• [PROBLEM TO SOLVE]
The reply should be an exact repeat of the listing, with no pictures in it.

• [AVAILABLE RECORDS]

Segment Open

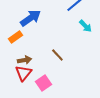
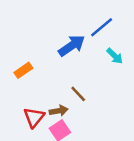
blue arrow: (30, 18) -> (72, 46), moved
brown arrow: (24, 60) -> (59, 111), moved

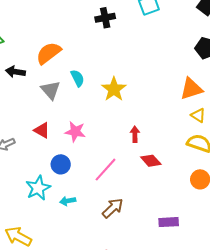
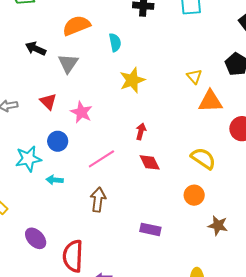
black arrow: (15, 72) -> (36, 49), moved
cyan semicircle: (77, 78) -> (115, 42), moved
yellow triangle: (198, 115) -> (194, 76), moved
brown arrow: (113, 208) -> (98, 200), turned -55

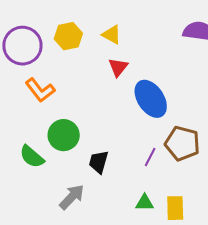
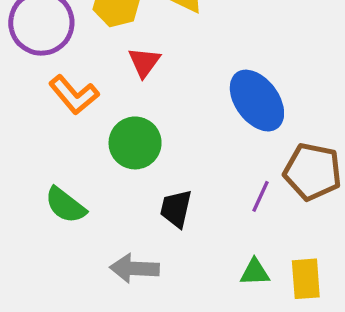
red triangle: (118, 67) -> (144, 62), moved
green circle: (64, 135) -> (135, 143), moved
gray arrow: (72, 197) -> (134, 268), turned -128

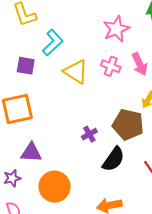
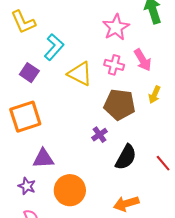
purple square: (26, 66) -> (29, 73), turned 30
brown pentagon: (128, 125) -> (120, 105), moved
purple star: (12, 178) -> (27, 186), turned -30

Segment Closed

• [OUTPUT BELOW]
blue arrow: (30, 18) -> (72, 46), moved
brown arrow: (24, 60) -> (59, 111), moved

black arrow: (15, 72) -> (36, 49), moved
cyan semicircle: (77, 78) -> (115, 42), moved
yellow triangle: (198, 115) -> (194, 76), moved
brown arrow: (113, 208) -> (98, 200), turned -55

red triangle: (118, 67) -> (144, 62), moved
green circle: (64, 135) -> (135, 143), moved
gray arrow: (72, 197) -> (134, 268), turned -128

purple square: (26, 66) -> (29, 73), turned 30
brown pentagon: (128, 125) -> (120, 105), moved
purple star: (12, 178) -> (27, 186), turned -30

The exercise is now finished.